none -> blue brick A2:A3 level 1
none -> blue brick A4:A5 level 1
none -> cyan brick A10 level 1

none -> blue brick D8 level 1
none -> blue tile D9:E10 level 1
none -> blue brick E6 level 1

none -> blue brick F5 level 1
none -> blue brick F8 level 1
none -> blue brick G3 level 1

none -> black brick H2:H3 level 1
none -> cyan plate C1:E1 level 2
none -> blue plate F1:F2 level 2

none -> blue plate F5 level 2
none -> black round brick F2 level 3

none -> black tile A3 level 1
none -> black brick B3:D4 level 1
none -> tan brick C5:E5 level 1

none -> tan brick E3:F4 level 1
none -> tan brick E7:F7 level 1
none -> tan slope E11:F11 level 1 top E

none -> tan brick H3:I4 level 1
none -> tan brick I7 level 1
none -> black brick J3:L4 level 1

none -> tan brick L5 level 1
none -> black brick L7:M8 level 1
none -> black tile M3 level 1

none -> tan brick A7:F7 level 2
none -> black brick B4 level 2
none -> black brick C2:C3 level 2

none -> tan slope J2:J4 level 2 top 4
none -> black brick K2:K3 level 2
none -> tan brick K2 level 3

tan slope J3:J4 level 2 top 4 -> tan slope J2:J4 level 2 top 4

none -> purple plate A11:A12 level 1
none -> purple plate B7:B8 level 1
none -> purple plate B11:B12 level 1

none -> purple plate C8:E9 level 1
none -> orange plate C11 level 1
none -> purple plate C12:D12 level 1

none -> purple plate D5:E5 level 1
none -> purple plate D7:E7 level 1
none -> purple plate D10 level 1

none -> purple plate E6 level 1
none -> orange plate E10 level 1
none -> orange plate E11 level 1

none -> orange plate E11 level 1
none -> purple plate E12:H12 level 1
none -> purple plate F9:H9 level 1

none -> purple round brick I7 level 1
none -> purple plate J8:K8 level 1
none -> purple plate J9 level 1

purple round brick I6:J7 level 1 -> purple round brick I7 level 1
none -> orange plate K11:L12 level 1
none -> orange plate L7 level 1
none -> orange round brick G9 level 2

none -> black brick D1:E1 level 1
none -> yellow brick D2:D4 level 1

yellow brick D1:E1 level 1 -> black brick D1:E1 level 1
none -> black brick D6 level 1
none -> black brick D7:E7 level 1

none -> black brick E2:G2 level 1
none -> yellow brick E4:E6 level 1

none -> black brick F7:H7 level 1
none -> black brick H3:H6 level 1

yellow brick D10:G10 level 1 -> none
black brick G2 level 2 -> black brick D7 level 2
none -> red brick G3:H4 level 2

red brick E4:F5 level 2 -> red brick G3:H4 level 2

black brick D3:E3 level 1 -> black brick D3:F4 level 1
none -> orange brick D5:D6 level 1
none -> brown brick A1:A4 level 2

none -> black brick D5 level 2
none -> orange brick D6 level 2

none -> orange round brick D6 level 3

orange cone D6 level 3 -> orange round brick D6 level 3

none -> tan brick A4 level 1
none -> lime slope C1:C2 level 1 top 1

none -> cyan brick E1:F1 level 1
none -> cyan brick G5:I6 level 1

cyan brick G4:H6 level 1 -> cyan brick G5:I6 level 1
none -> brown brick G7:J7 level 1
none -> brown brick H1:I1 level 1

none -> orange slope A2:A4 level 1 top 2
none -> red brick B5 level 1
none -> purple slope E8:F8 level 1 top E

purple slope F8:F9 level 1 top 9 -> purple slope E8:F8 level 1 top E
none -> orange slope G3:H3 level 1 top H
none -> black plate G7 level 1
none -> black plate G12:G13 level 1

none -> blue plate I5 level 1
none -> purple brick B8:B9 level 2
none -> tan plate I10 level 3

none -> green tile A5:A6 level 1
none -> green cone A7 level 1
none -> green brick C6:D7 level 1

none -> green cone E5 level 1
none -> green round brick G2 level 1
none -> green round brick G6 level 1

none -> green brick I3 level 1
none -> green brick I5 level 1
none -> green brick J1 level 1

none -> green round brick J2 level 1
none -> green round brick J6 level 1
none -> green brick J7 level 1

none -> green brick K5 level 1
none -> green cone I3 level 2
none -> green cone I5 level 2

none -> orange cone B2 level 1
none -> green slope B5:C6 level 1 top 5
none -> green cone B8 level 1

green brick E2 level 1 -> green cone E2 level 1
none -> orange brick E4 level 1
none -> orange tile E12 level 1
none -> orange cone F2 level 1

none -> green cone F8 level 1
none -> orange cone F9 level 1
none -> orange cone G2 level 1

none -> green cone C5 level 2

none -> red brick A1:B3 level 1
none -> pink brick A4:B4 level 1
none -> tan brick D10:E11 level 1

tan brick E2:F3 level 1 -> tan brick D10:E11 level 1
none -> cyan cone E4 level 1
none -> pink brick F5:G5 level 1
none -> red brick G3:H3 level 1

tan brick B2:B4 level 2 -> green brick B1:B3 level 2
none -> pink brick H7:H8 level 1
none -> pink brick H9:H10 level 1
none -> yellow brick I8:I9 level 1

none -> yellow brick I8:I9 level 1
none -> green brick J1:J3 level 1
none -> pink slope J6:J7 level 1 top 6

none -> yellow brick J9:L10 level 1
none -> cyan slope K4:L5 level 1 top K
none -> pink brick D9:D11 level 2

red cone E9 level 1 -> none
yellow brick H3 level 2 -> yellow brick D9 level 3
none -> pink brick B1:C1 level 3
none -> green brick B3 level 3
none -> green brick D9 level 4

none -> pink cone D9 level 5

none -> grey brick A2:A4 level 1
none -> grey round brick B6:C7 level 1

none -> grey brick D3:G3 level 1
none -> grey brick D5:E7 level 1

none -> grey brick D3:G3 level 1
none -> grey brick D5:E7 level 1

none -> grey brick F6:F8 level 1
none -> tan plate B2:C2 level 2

Task requirements =
Could you write out all the entries exactly as given?

Answer section =
none -> blue brick A2:A3 level 1
none -> blue brick A4:A5 level 1
none -> cyan brick A10 level 1

none -> blue brick D8 level 1
none -> blue tile D9:E10 level 1
none -> blue brick E6 level 1

none -> blue brick F5 level 1
none -> blue brick F8 level 1
none -> blue brick G3 level 1

none -> black brick H2:H3 level 1
none -> cyan plate C1:E1 level 2
none -> blue plate F1:F2 level 2

none -> blue plate F5 level 2
none -> black round brick F2 level 3

none -> black tile A3 level 1
none -> black brick B3:D4 level 1
none -> tan brick C5:E5 level 1

none -> tan brick E3:F4 level 1
none -> tan brick E7:F7 level 1
none -> tan slope E11:F11 level 1 top E

none -> tan brick H3:I4 level 1
none -> tan brick I7 level 1
none -> black brick J3:L4 level 1

none -> tan brick L5 level 1
none -> black brick L7:M8 level 1
none -> black tile M3 level 1

none -> tan brick A7:F7 level 2
none -> black brick B4 level 2
none -> black brick C2:C3 level 2

none -> tan slope J2:J4 level 2 top 4
none -> black brick K2:K3 level 2
none -> tan brick K2 level 3

tan slope J3:J4 level 2 top 4 -> tan slope J2:J4 level 2 top 4

none -> purple plate A11:A12 level 1
none -> purple plate B7:B8 level 1
none -> purple plate B11:B12 level 1

none -> purple plate C8:E9 level 1
none -> orange plate C11 level 1
none -> purple plate C12:D12 level 1

none -> purple plate D5:E5 level 1
none -> purple plate D7:E7 level 1
none -> purple plate D10 level 1

none -> purple plate E6 level 1
none -> orange plate E10 level 1
none -> orange plate E11 level 1

none -> orange plate E11 level 1
none -> purple plate E12:H12 level 1
none -> purple plate F9:H9 level 1

none -> purple round brick I7 level 1
none -> purple plate J8:K8 level 1
none -> purple plate J9 level 1

purple round brick I6:J7 level 1 -> purple round brick I7 level 1
none -> orange plate K11:L12 level 1
none -> orange plate L7 level 1
none -> orange round brick G9 level 2

none -> black brick D1:E1 level 1
none -> yellow brick D2:D4 level 1

yellow brick D1:E1 level 1 -> black brick D1:E1 level 1
none -> black brick D6 level 1
none -> black brick D7:E7 level 1

none -> black brick E2:G2 level 1
none -> yellow brick E4:E6 level 1

none -> black brick F7:H7 level 1
none -> black brick H3:H6 level 1

yellow brick D10:G10 level 1 -> none
black brick G2 level 2 -> black brick D7 level 2
none -> red brick G3:H4 level 2

red brick E4:F5 level 2 -> red brick G3:H4 level 2

black brick D3:E3 level 1 -> black brick D3:F4 level 1
none -> orange brick D5:D6 level 1
none -> brown brick A1:A4 level 2

none -> black brick D5 level 2
none -> orange brick D6 level 2

none -> orange round brick D6 level 3

orange cone D6 level 3 -> orange round brick D6 level 3

none -> tan brick A4 level 1
none -> lime slope C1:C2 level 1 top 1

none -> cyan brick E1:F1 level 1
none -> cyan brick G5:I6 level 1

cyan brick G4:H6 level 1 -> cyan brick G5:I6 level 1
none -> brown brick G7:J7 level 1
none -> brown brick H1:I1 level 1

none -> orange slope A2:A4 level 1 top 2
none -> red brick B5 level 1
none -> purple slope E8:F8 level 1 top E

purple slope F8:F9 level 1 top 9 -> purple slope E8:F8 level 1 top E
none -> orange slope G3:H3 level 1 top H
none -> black plate G7 level 1
none -> black plate G12:G13 level 1

none -> blue plate I5 level 1
none -> purple brick B8:B9 level 2
none -> tan plate I10 level 3

none -> green tile A5:A6 level 1
none -> green cone A7 level 1
none -> green brick C6:D7 level 1

none -> green cone E5 level 1
none -> green round brick G2 level 1
none -> green round brick G6 level 1

none -> green brick I3 level 1
none -> green brick I5 level 1
none -> green brick J1 level 1

none -> green round brick J2 level 1
none -> green round brick J6 level 1
none -> green brick J7 level 1

none -> green brick K5 level 1
none -> green cone I3 level 2
none -> green cone I5 level 2

none -> orange cone B2 level 1
none -> green slope B5:C6 level 1 top 5
none -> green cone B8 level 1

green brick E2 level 1 -> green cone E2 level 1
none -> orange brick E4 level 1
none -> orange tile E12 level 1
none -> orange cone F2 level 1

none -> green cone F8 level 1
none -> orange cone F9 level 1
none -> orange cone G2 level 1

none -> green cone C5 level 2

none -> red brick A1:B3 level 1
none -> pink brick A4:B4 level 1
none -> tan brick D10:E11 level 1

tan brick E2:F3 level 1 -> tan brick D10:E11 level 1
none -> cyan cone E4 level 1
none -> pink brick F5:G5 level 1
none -> red brick G3:H3 level 1

tan brick B2:B4 level 2 -> green brick B1:B3 level 2
none -> pink brick H7:H8 level 1
none -> pink brick H9:H10 level 1
none -> yellow brick I8:I9 level 1

none -> yellow brick I8:I9 level 1
none -> green brick J1:J3 level 1
none -> pink slope J6:J7 level 1 top 6

none -> yellow brick J9:L10 level 1
none -> cyan slope K4:L5 level 1 top K
none -> pink brick D9:D11 level 2

red cone E9 level 1 -> none
yellow brick H3 level 2 -> yellow brick D9 level 3
none -> pink brick B1:C1 level 3
none -> green brick B3 level 3
none -> green brick D9 level 4

none -> pink cone D9 level 5

none -> grey brick A2:A4 level 1
none -> grey round brick B6:C7 level 1

none -> grey brick D3:G3 level 1
none -> grey brick D5:E7 level 1

none -> grey brick D3:G3 level 1
none -> grey brick D5:E7 level 1

none -> grey brick F6:F8 level 1
none -> tan plate B2:C2 level 2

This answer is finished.